------ Input data ------
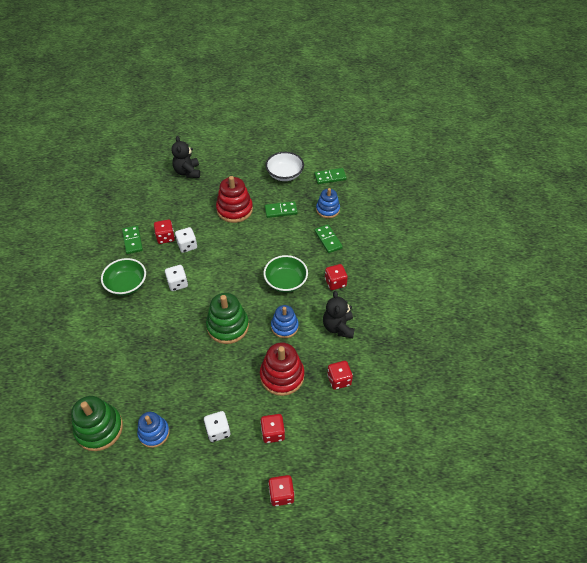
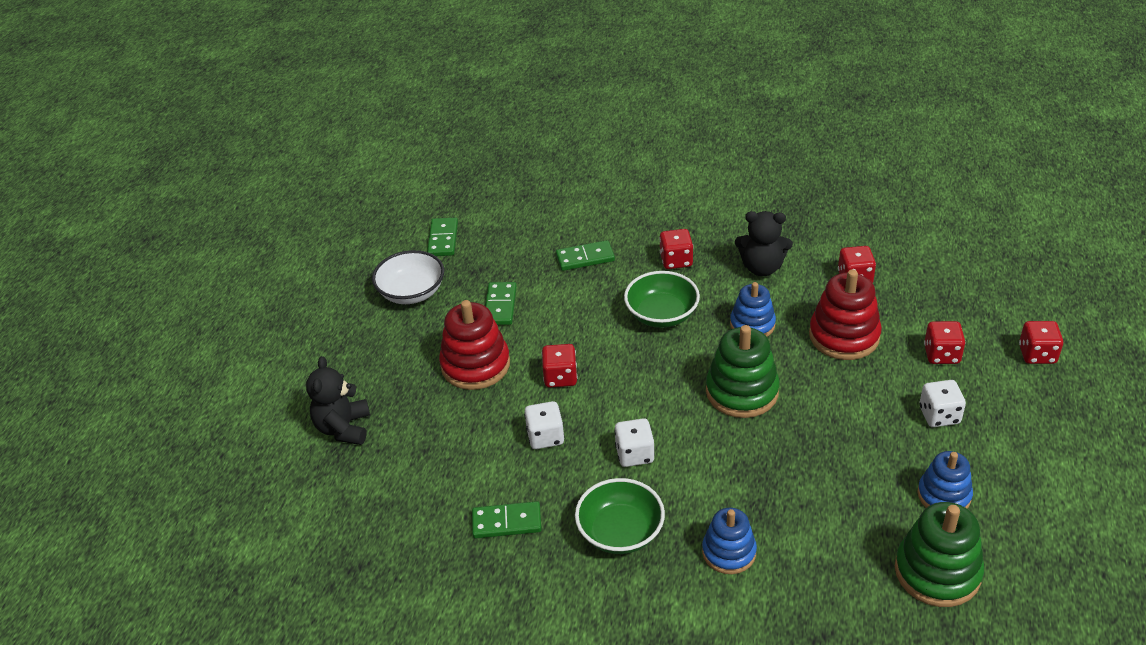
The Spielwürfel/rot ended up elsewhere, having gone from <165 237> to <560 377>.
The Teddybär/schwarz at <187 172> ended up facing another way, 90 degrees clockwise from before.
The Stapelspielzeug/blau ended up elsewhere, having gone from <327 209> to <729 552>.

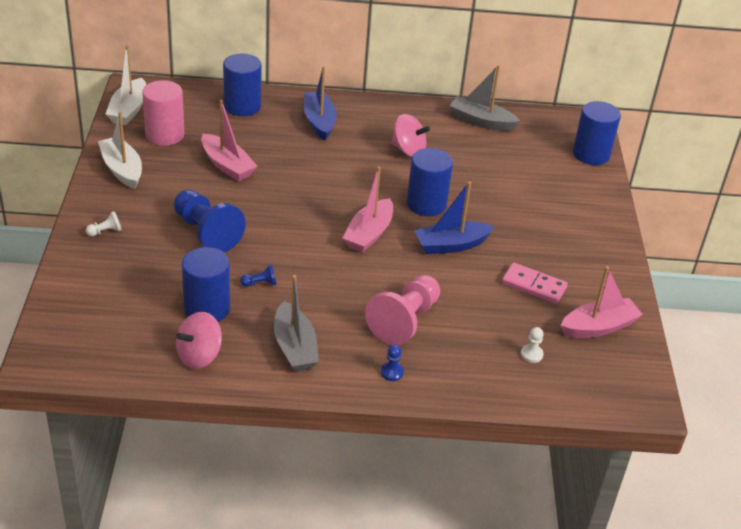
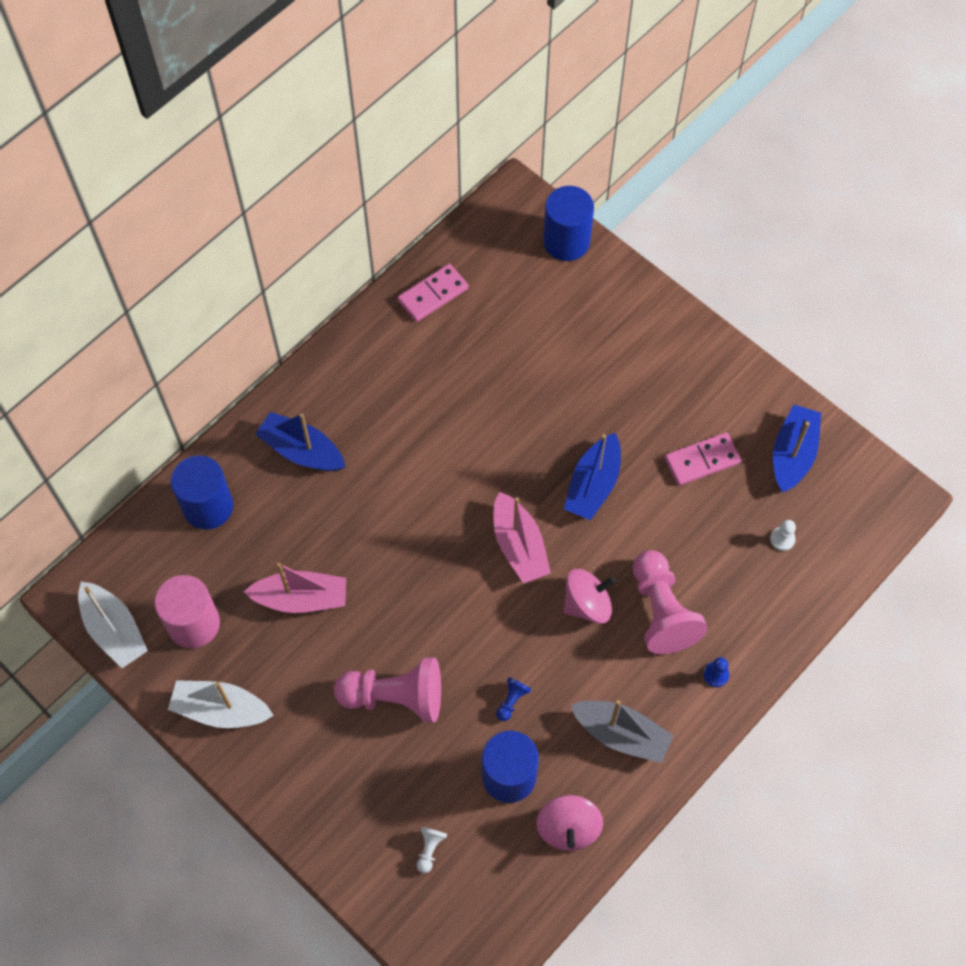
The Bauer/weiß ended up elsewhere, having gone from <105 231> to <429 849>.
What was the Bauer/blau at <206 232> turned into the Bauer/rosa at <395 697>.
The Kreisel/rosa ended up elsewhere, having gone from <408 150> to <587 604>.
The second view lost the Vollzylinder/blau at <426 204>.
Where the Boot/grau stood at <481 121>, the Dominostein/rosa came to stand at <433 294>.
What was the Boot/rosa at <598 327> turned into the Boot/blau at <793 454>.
------
» To do: Exactly reproduce each entry, but drop the pictures.

» Solution for this problem:
The Spielwürfel/rot ended up elsewhere, having gone from <165 237> to <560 377>.
The Teddybär/schwarz at <187 172> ended up facing another way, 90 degrees clockwise from before.
The Stapelspielzeug/blau ended up elsewhere, having gone from <327 209> to <729 552>.

The Bauer/weiß ended up elsewhere, having gone from <105 231> to <429 849>.
What was the Bauer/blau at <206 232> turned into the Bauer/rosa at <395 697>.
The Kreisel/rosa ended up elsewhere, having gone from <408 150> to <587 604>.
The second view lost the Vollzylinder/blau at <426 204>.
Where the Boot/grau stood at <481 121>, the Dominostein/rosa came to stand at <433 294>.
What was the Boot/rosa at <598 327> turned into the Boot/blau at <793 454>.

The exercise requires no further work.